[Available data]:

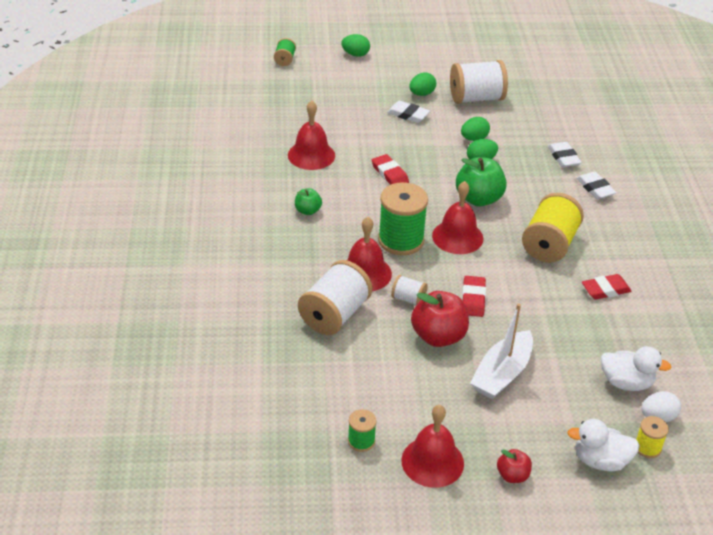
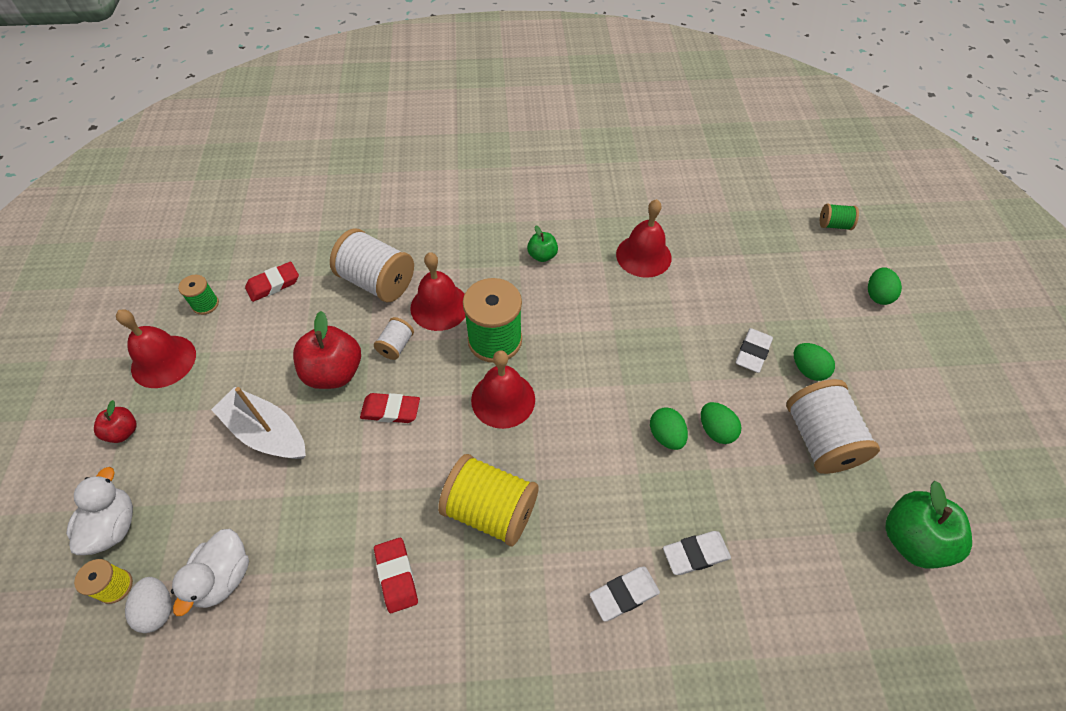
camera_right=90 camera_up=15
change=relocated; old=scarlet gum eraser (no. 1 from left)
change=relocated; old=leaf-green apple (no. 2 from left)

[Required action]: Which lines above hold the string "change"? Show each of them.

[Written answer]:
change=relocated; old=scarlet gum eraser (no. 1 from left)
change=relocated; old=leaf-green apple (no. 2 from left)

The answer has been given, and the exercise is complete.